### DATA BLOCK
§ §

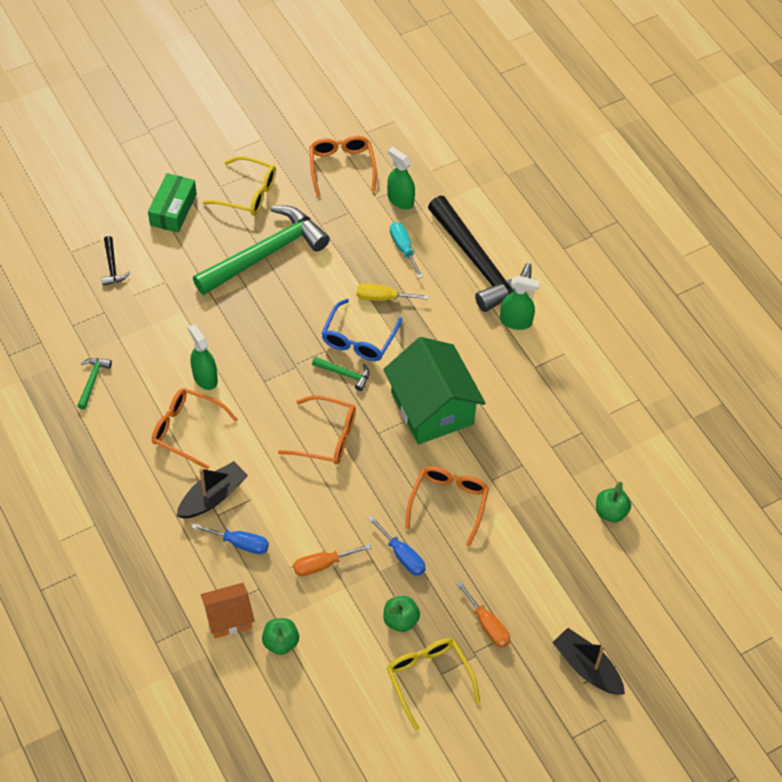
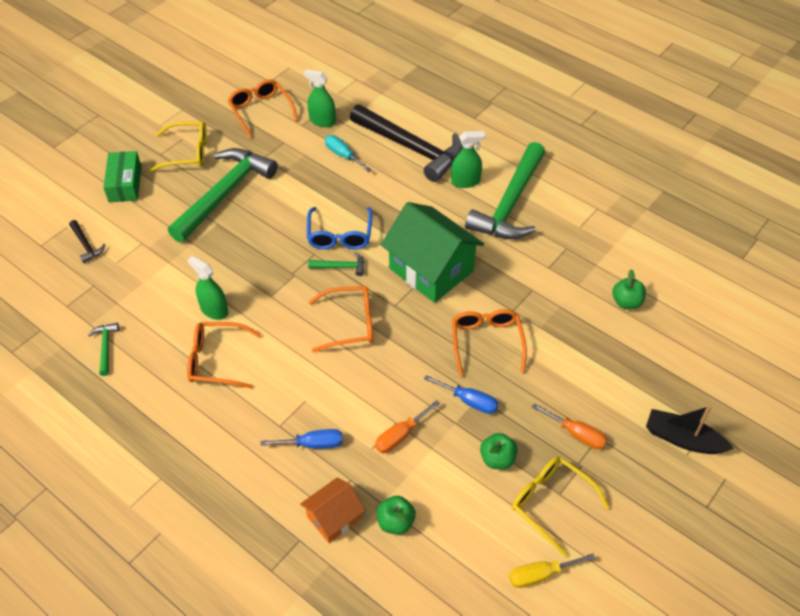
camera: 20 degrees left, 5 degrees down
(213, 497) = (268, 411): black boat -> none
(382, 298) = (344, 197): yellow screwdriver -> yellow screwdriver (540, 575)
(549, 363) = (510, 204): none -> green hammer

§ §

### WORK TO COMPLETE
Strip out the pictures and repeat the listing above exactly.

### ANSWER TO THIS EXERCISE
camera: 20 degrees left, 5 degrees down
(213, 497) = (268, 411): black boat -> none
(382, 298) = (344, 197): yellow screwdriver -> yellow screwdriver (540, 575)
(549, 363) = (510, 204): none -> green hammer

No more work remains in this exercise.